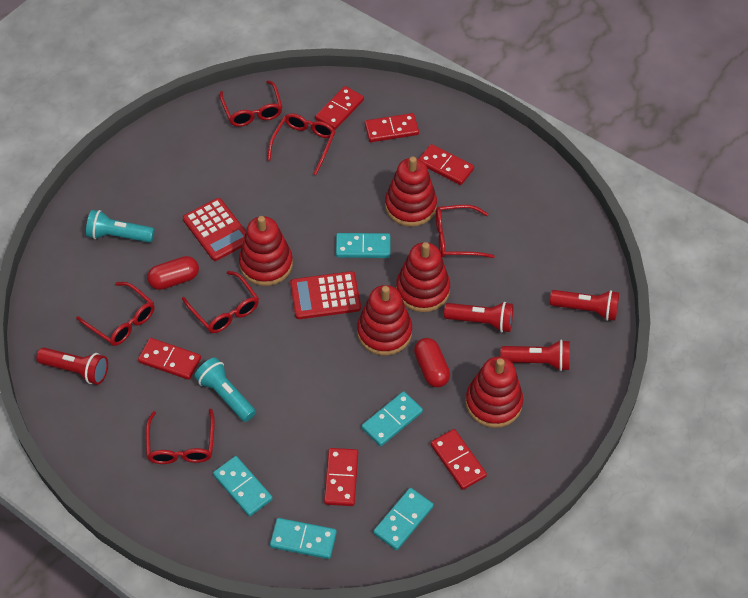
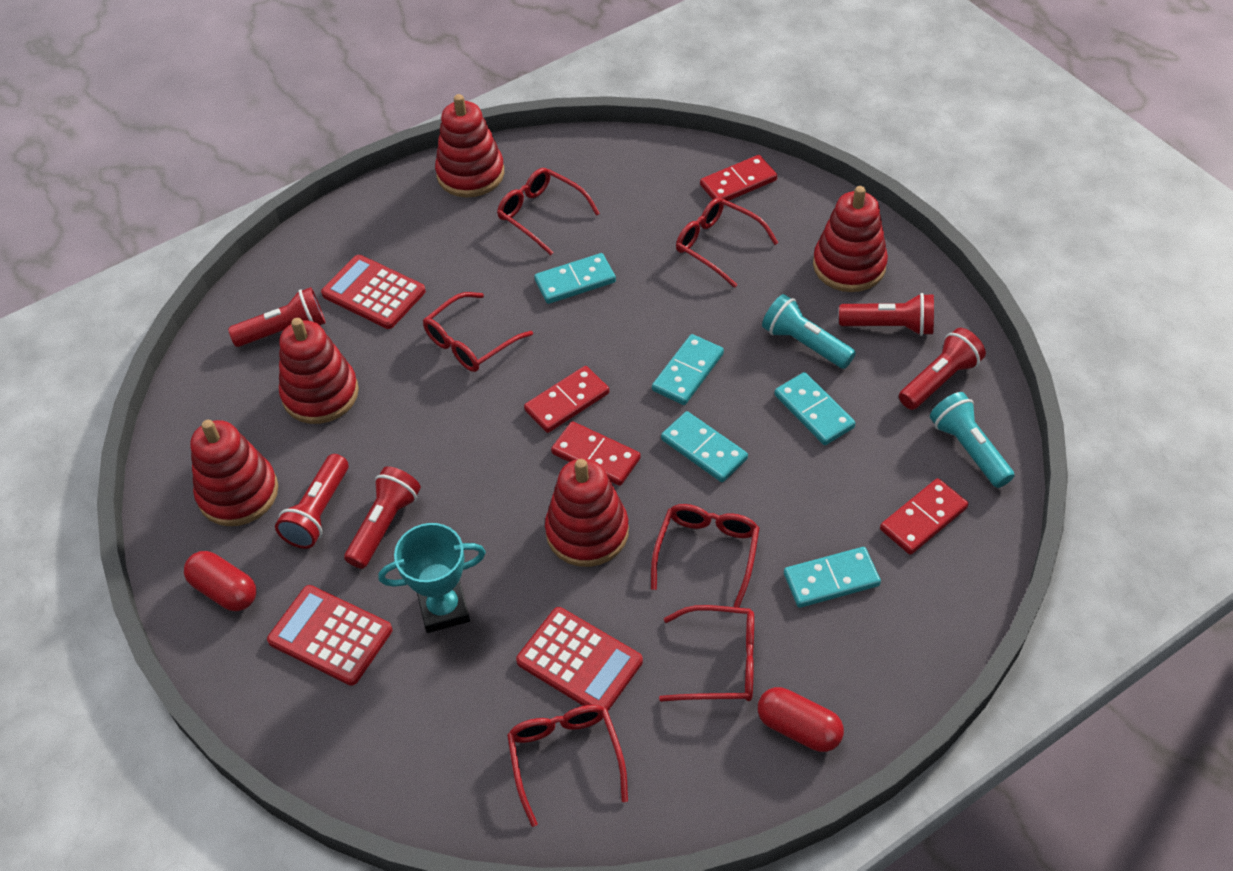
red calculator: 2 -> 3
red domino: 6 -> 4
red flashlight: 4 -> 5
turquoise trophy: 0 -> 1

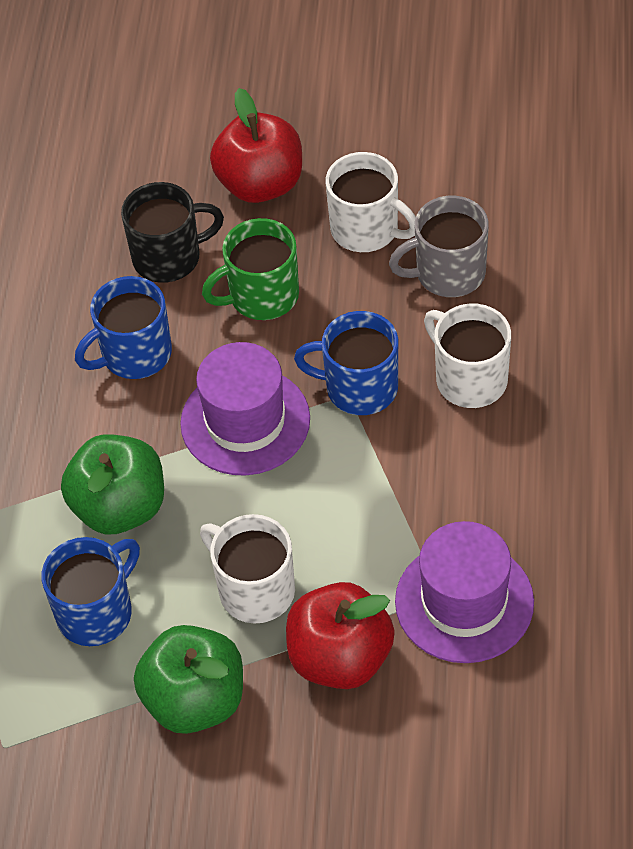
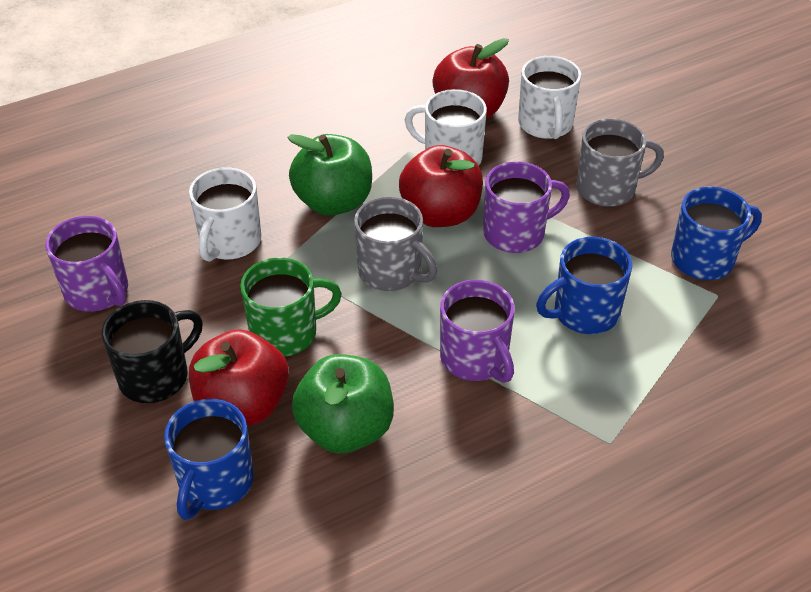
grey mug: 1 -> 2
purple hat: 2 -> 0
purple mug: 0 -> 3
red apple: 2 -> 3

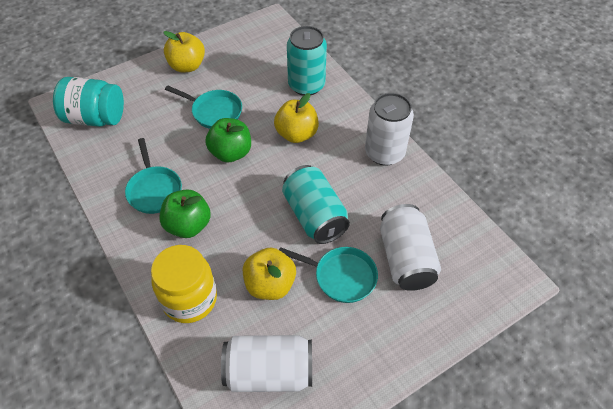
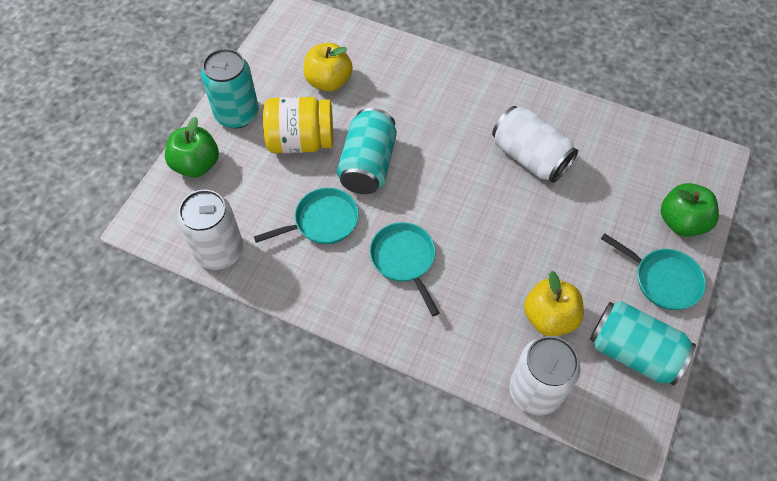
turquoise can: 2 -> 3
turquoise jar: 1 -> 0
yellow apple: 3 -> 2

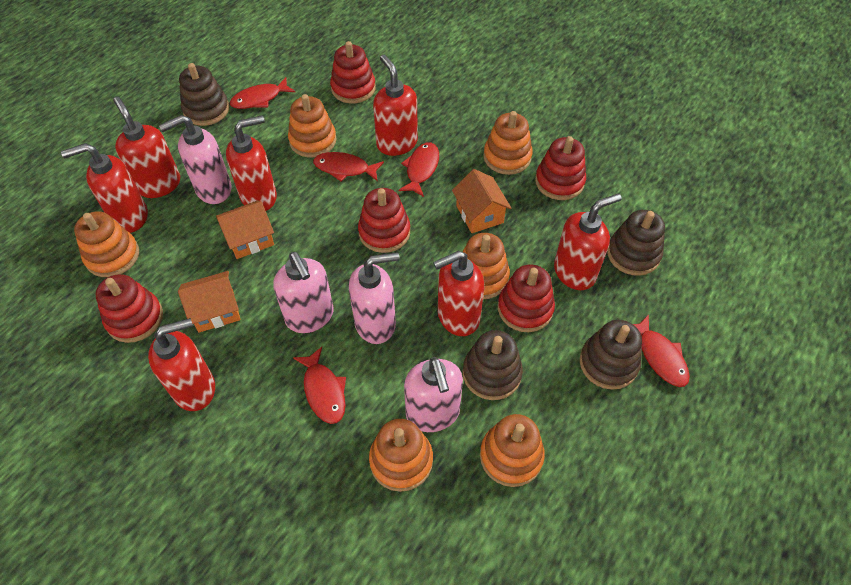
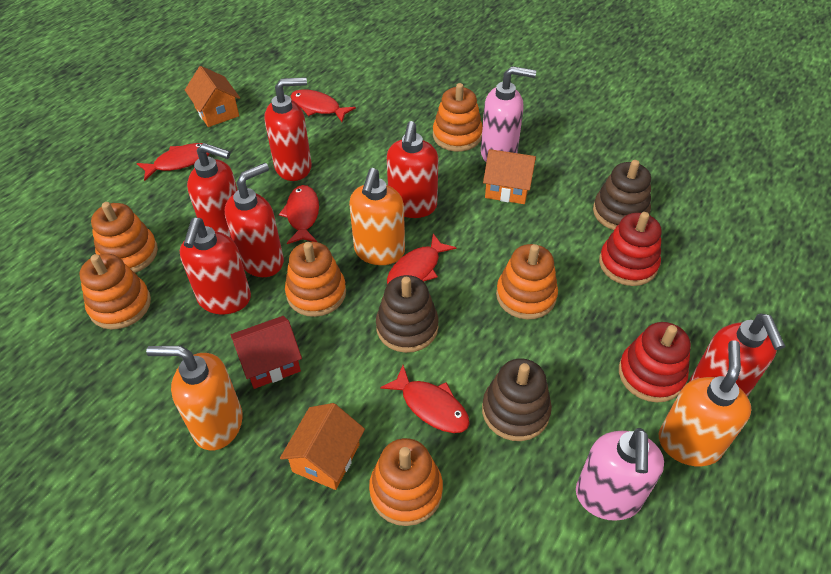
brown stacking toy: 4 -> 3
orange soap dispenser: 0 -> 3
pink soap dispenser: 4 -> 2
red house: 0 -> 1
red soap dispenser: 7 -> 6
red stacking toy: 5 -> 2

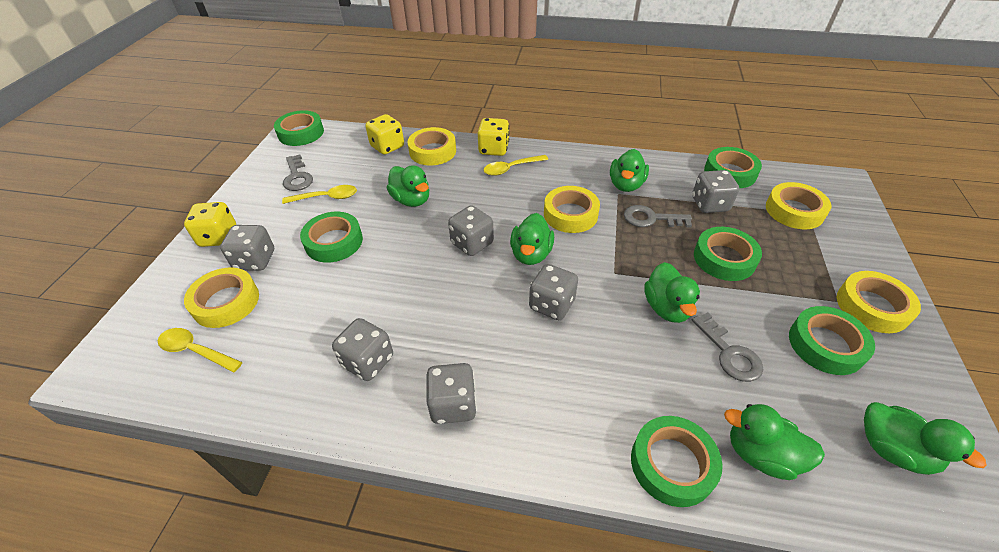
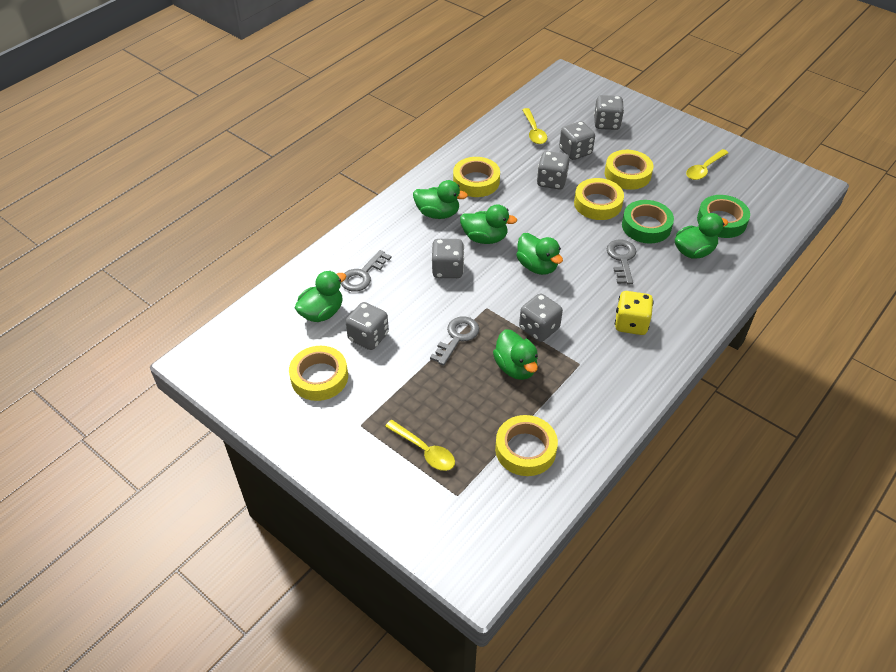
green tape: 6 -> 2
yellow dice: 3 -> 1

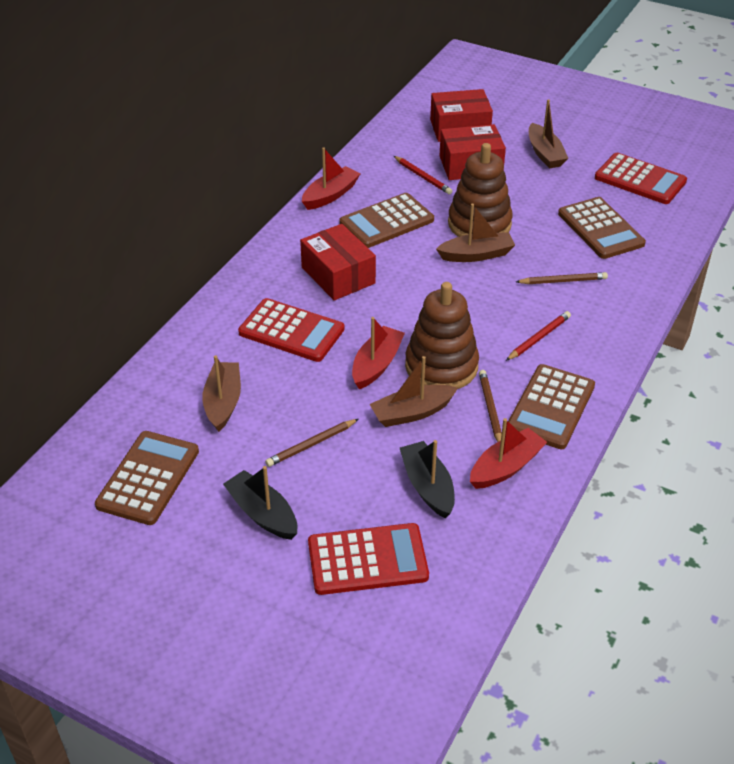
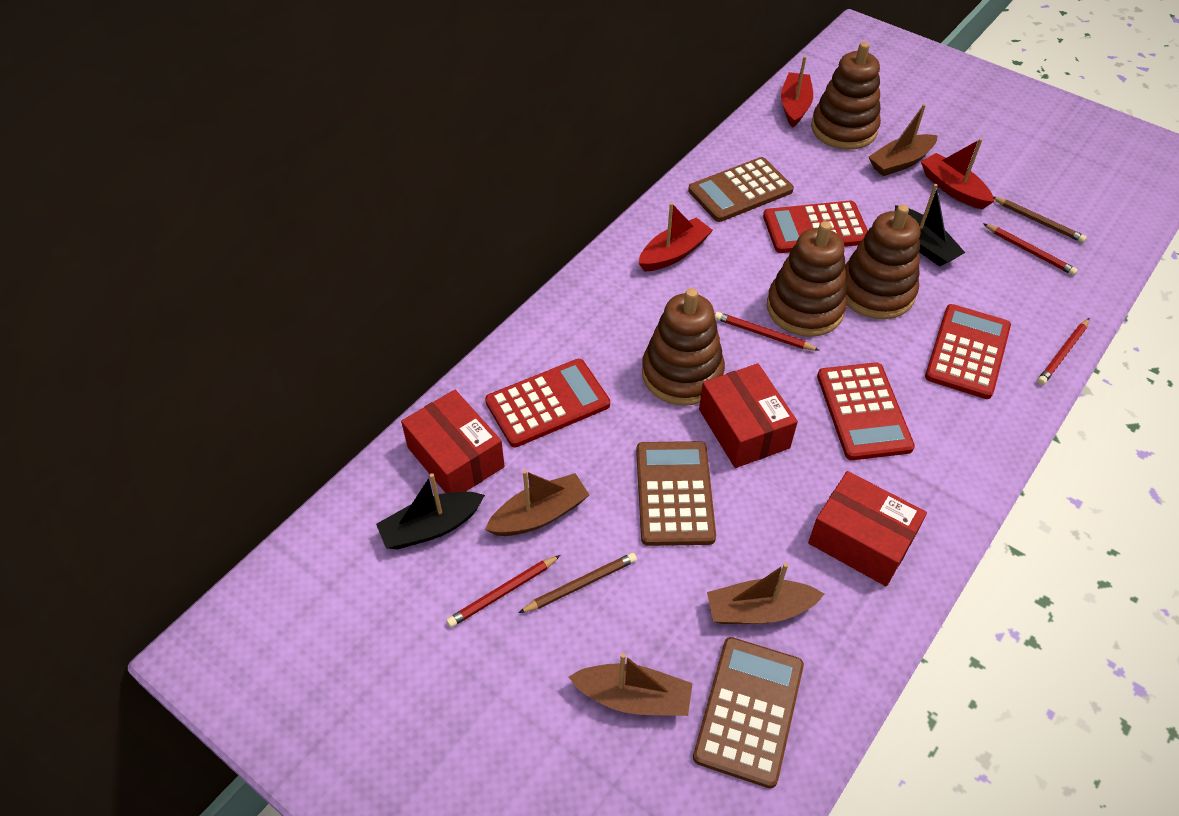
brown calculator: 4 -> 3
brown pencil: 3 -> 2
brown stacking toy: 2 -> 4
red calculator: 3 -> 4
red pencil: 2 -> 4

## Exercise
Return an exact transcription of the material, with its pictures left out.

## Result of the exercise
red calculator: 2 -> 3
red domino: 6 -> 4
red flashlight: 4 -> 5
turquoise trophy: 0 -> 1

grey mug: 1 -> 2
purple hat: 2 -> 0
purple mug: 0 -> 3
red apple: 2 -> 3

turquoise can: 2 -> 3
turquoise jar: 1 -> 0
yellow apple: 3 -> 2

brown stacking toy: 4 -> 3
orange soap dispenser: 0 -> 3
pink soap dispenser: 4 -> 2
red house: 0 -> 1
red soap dispenser: 7 -> 6
red stacking toy: 5 -> 2

green tape: 6 -> 2
yellow dice: 3 -> 1

brown calculator: 4 -> 3
brown pencil: 3 -> 2
brown stacking toy: 2 -> 4
red calculator: 3 -> 4
red pencil: 2 -> 4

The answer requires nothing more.